● Exercise objective
Say how many lines in the following data hold the word "purple". Write nothing but that number.

Object tracking records
________________________

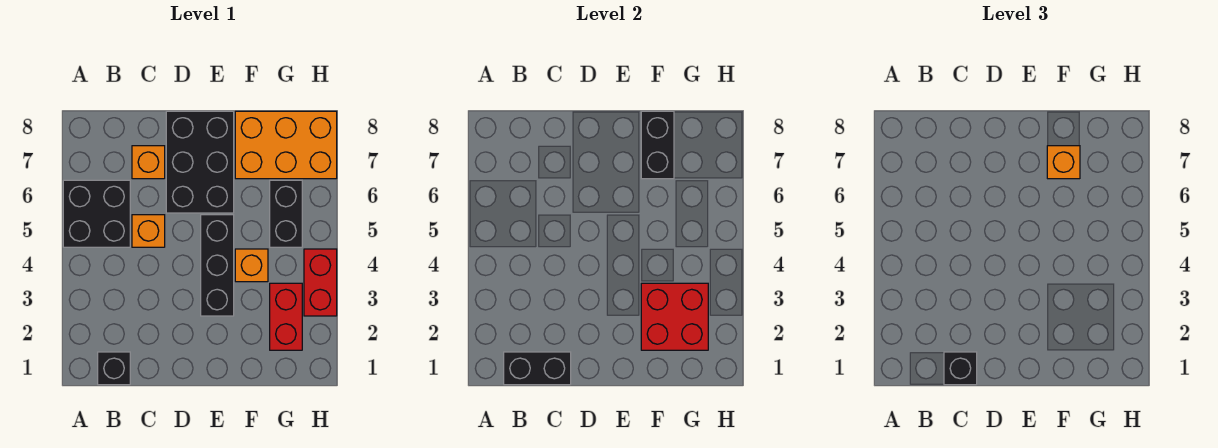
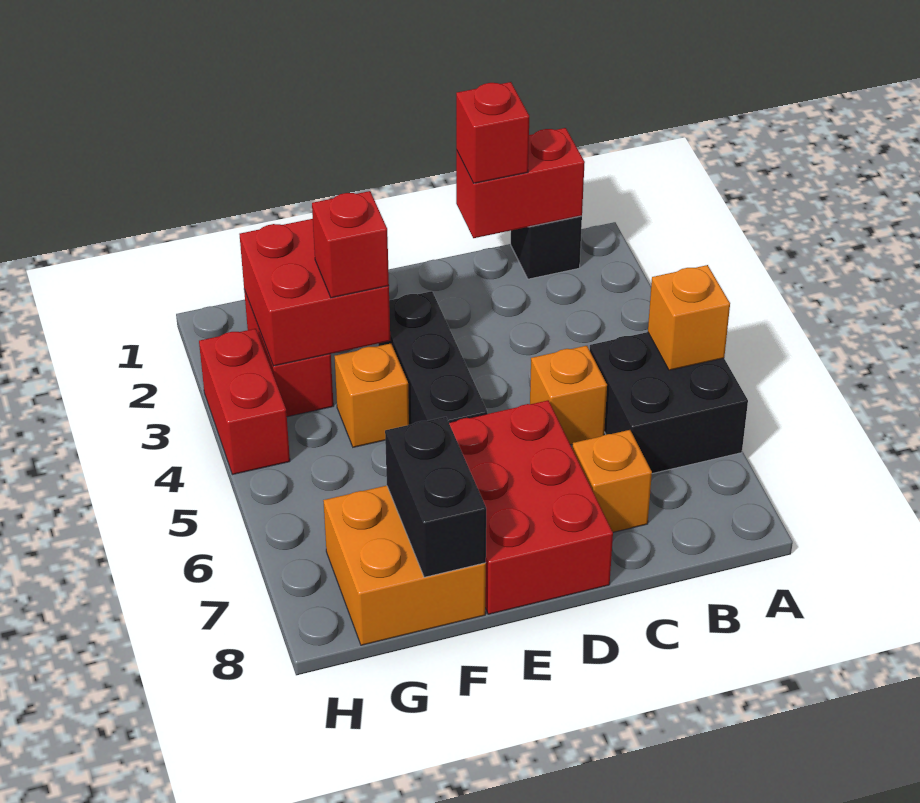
black brick B1:C1 level 2 -> red brick B1:C1 level 2
black brick C1 level 3 -> red brick C1 level 3
black brick D6:E8 level 1 -> red brick D6:E8 level 1
none -> red brick F3 level 3
orange brick F7:H8 level 1 -> orange brick F7:G8 level 1
orange brick F7 level 3 -> orange brick A5 level 2
black brick G5:G6 level 1 -> none

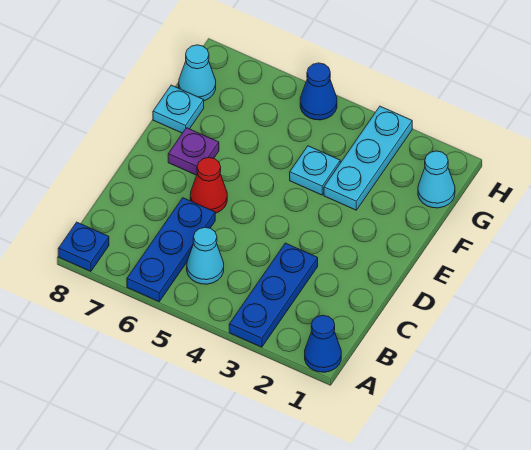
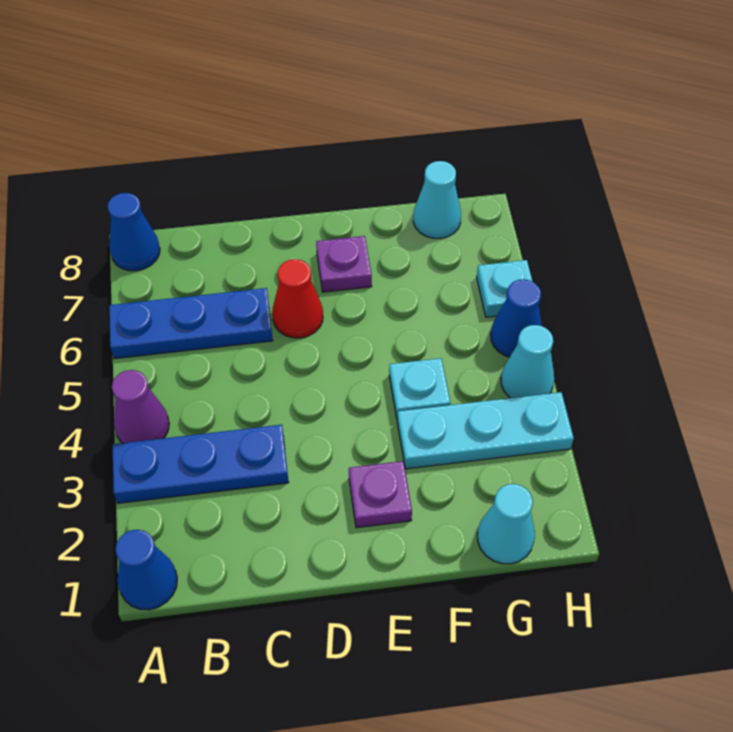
none -> purple cone A4 level 1
blue plate A8 level 1 -> blue cone A8 level 1
cyan cone B5 level 1 -> cyan cone H4 level 1
none -> purple plate E2 level 1
cyan plate F8 level 1 -> cyan plate H6 level 1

________________________

● Solution below
2